◆ Records to use:
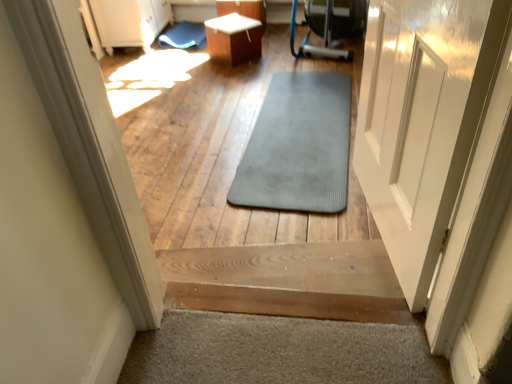
You are a GUI agent. You are given a task and a screenshot of the screen. Output one action in this format:
    pyautogui.click(x=<x>, y=<y>)
    Task: Click on the blue rubber mat at upper center, the second mat in the front-to-back sequence
    
    Given the screenshot: What is the action you would take?
    pyautogui.click(x=184, y=36)

The height and width of the screenshot is (384, 512). I want to click on white glossy table at center, so click(x=233, y=38).

Identify the location of blue rubber mat at upper center, the 2th mat in the bottom-to-top sequence. (184, 36).

Can we say gray rubber mat at center lies outside blue rubber mat at upper center, the 2th mat in the bottom-to-top sequence?

Yes.

From a real-world perspective, is gray rubber mat at center physically below blue rubber mat at upper center, the 2th mat in the bottom-to-top sequence?

Incorrect, from a real-world perspective, gray rubber mat at center is higher than blue rubber mat at upper center, the 2th mat in the bottom-to-top sequence.

What are the coordinates of `path below the blue rubber mat at upper center, the 1th mat from the top (from the image's perspective)` in the screenshot? It's located at (249, 208).

Between gray rubber mat at center and blue rubber mat at upper center, acting as the 1th mat starting from the left, which one has smaller size?

blue rubber mat at upper center, acting as the 1th mat starting from the left, is smaller.

Is wooden stairs at center facing towards blue rubber mat at upper center, which is the 1th mat from back to front?

Yes.

Does wooden stairs at center appear on the left side of blue rubber mat at upper center, the 1th mat from the top?

No, wooden stairs at center is not to the left of blue rubber mat at upper center, the 1th mat from the top.

Could you measure the distance between wooden stairs at center and blue rubber mat at upper center, the second mat in the front-to-back sequence?

wooden stairs at center and blue rubber mat at upper center, the second mat in the front-to-back sequence, are 3.08 meters apart.

Can you see wooden stairs at center touching blue rubber mat at upper center, the second mat in the front-to-back sequence?

wooden stairs at center and blue rubber mat at upper center, the second mat in the front-to-back sequence, are clearly separated.

From a real-world perspective, is wooden stairs at center located higher than gray rubber mat at center?

Actually, wooden stairs at center is physically below gray rubber mat at center in the real world.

◆ What the task requires: Write out these lines again with "wooden stairs" changed to "wooden ladder" everywhere it occurs, leaving everything else unchanged. Omit the pictures from your answer.

◆ Solution for this task:
You are a GUI agent. You are given a task and a screenshot of the screen. Output one action in this format:
    pyautogui.click(x=<x>, y=<y>)
    Task: Click on the blue rubber mat at upper center, the second mat in the front-to-back sequence
    
    Given the screenshot: What is the action you would take?
    pyautogui.click(x=184, y=36)

The height and width of the screenshot is (384, 512). I want to click on white glossy table at center, so click(x=233, y=38).

Identify the location of blue rubber mat at upper center, the 2th mat in the bottom-to-top sequence. (184, 36).

Can we say gray rubber mat at center lies outside blue rubber mat at upper center, the 2th mat in the bottom-to-top sequence?

Yes.

From a real-world perspective, is gray rubber mat at center physically below blue rubber mat at upper center, the 2th mat in the bottom-to-top sequence?

Incorrect, from a real-world perspective, gray rubber mat at center is higher than blue rubber mat at upper center, the 2th mat in the bottom-to-top sequence.

What are the coordinates of `path below the blue rubber mat at upper center, the 1th mat from the top (from the image's perspective)` in the screenshot? It's located at (249, 208).

Between gray rubber mat at center and blue rubber mat at upper center, acting as the 1th mat starting from the left, which one has smaller size?

blue rubber mat at upper center, acting as the 1th mat starting from the left, is smaller.

Is wooden ladder at center facing towards blue rubber mat at upper center, which is the 1th mat from back to front?

Yes.

Does wooden ladder at center appear on the left side of blue rubber mat at upper center, the 1th mat from the top?

No, wooden ladder at center is not to the left of blue rubber mat at upper center, the 1th mat from the top.

Could you measure the distance between wooden ladder at center and blue rubber mat at upper center, the second mat in the front-to-back sequence?

wooden ladder at center and blue rubber mat at upper center, the second mat in the front-to-back sequence, are 3.08 meters apart.

Can you see wooden ladder at center touching blue rubber mat at upper center, the second mat in the front-to-back sequence?

wooden ladder at center and blue rubber mat at upper center, the second mat in the front-to-back sequence, are clearly separated.

From a real-world perspective, is wooden ladder at center located higher than gray rubber mat at center?

Actually, wooden ladder at center is physically below gray rubber mat at center in the real world.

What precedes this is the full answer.